■ **Exercise goal**
Transcribe exactly the line containing "black teapot: 5 -> 4" and the remaining lines of the listing below, through the very last.

■ **Data in this exercise**

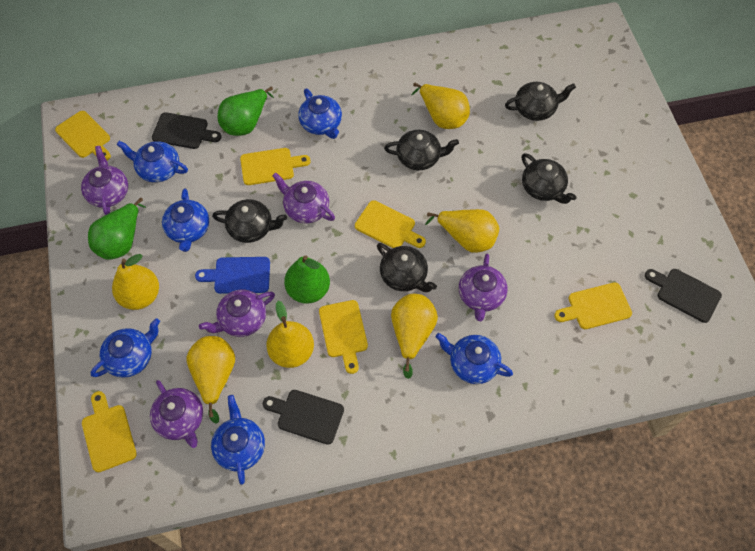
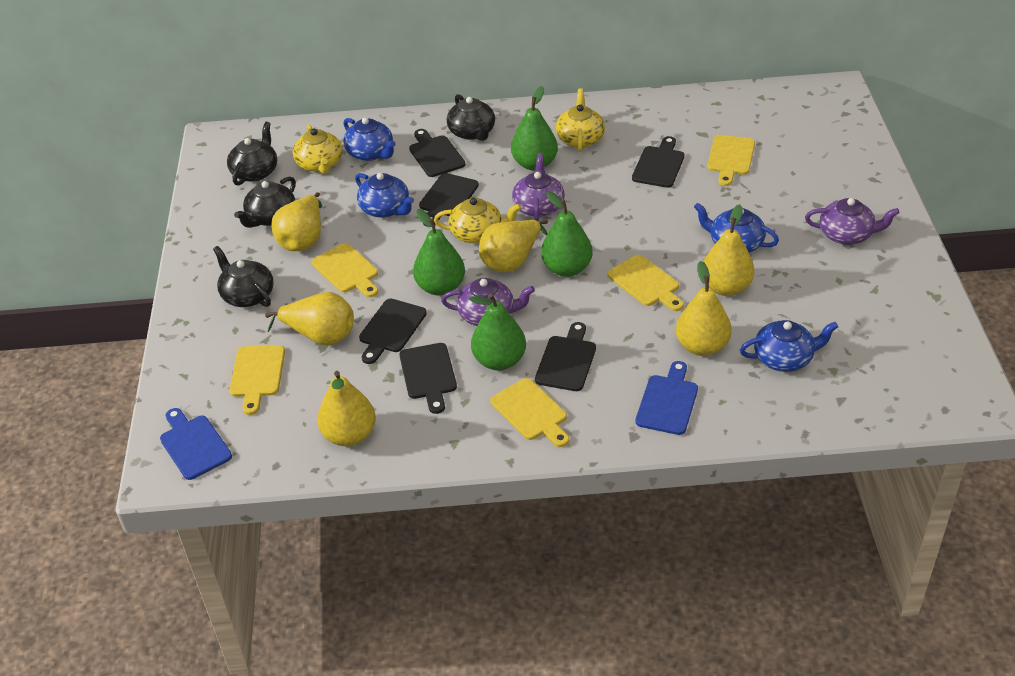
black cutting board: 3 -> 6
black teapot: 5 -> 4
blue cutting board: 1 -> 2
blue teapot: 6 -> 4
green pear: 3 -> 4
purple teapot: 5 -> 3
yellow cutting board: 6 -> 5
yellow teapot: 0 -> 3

■ **Reply**
black teapot: 5 -> 4
blue cutting board: 1 -> 2
blue teapot: 6 -> 4
green pear: 3 -> 4
purple teapot: 5 -> 3
yellow cutting board: 6 -> 5
yellow teapot: 0 -> 3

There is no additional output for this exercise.